** Given data **
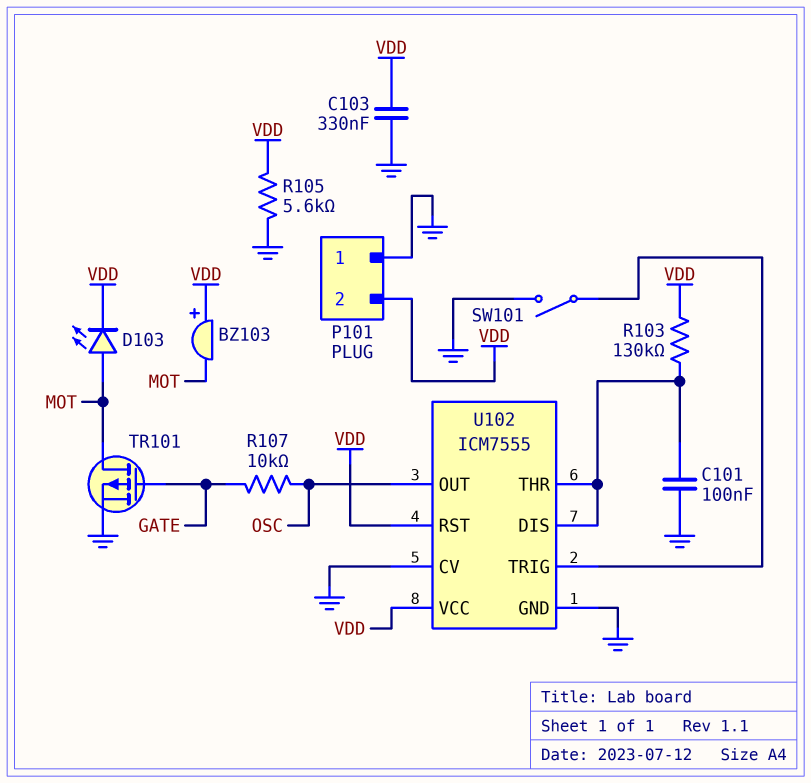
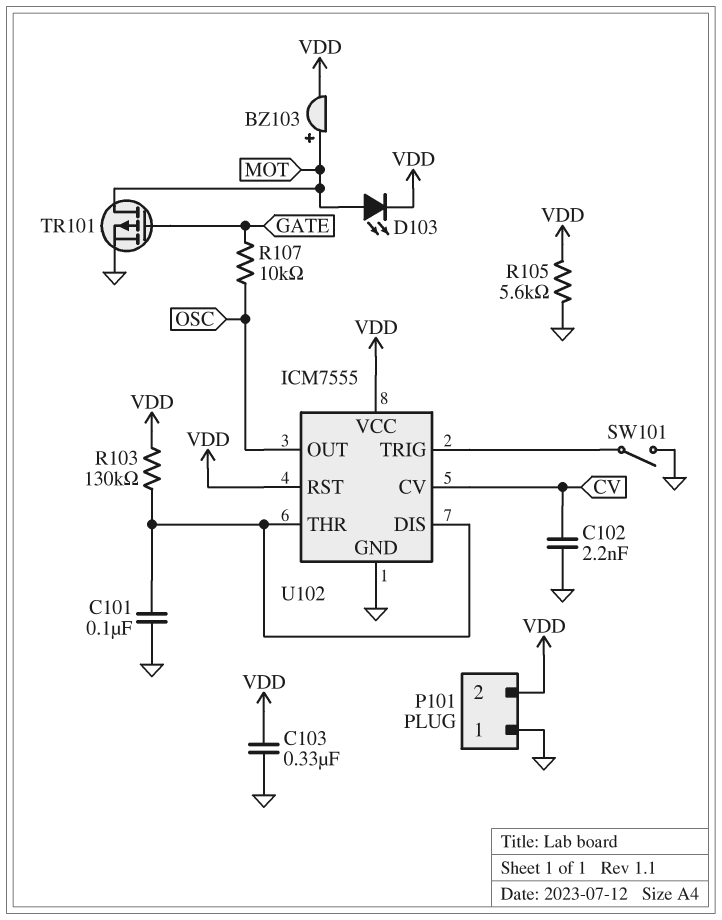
BZ103: buzzer (plus VDD, minus MOT) -> buzzer (plus MOT, minus VDD)
C102: none -> 2.2nF (CV, GND)
U102 pin CV: GND -> CV

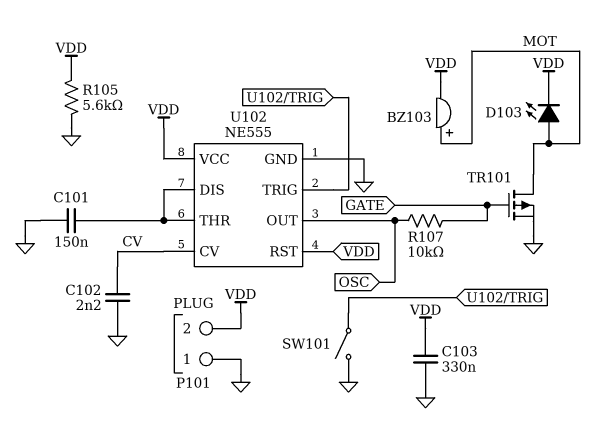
C101: 100nF (GND, U102/DIS) -> 150nF (GND, U102/DIS)
R103: 130k (U102/DIS, VDD) -> none
U102: ICM7555 -> NE555

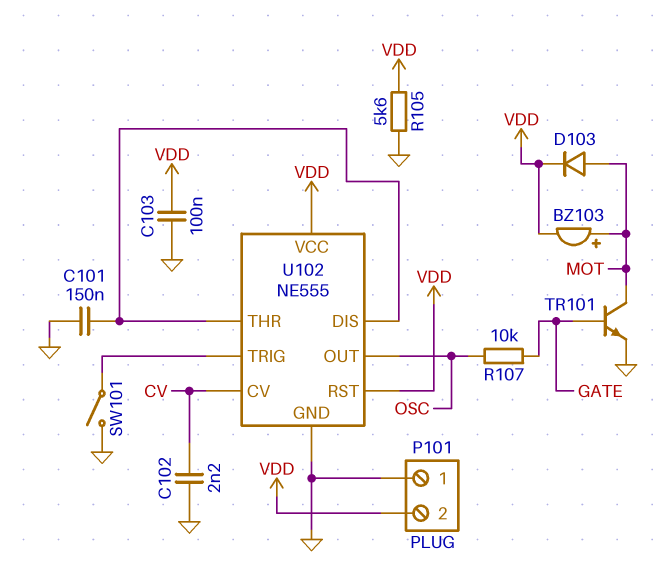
C103: 330nF (GND, VDD) -> 100nF (GND, VDD)
D103: LED (A MOT, K VDD) -> diode (A MOT, K VDD)
TR101: PMOS (G GATE, D MOT, S GND) -> NPN (B GATE, C MOT, E GND)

** The problem **
Locate the lines above that contain "none" and copy them.

** Solved problem **
C102: none -> 2.2nF (CV, GND)
R103: 130k (U102/DIS, VDD) -> none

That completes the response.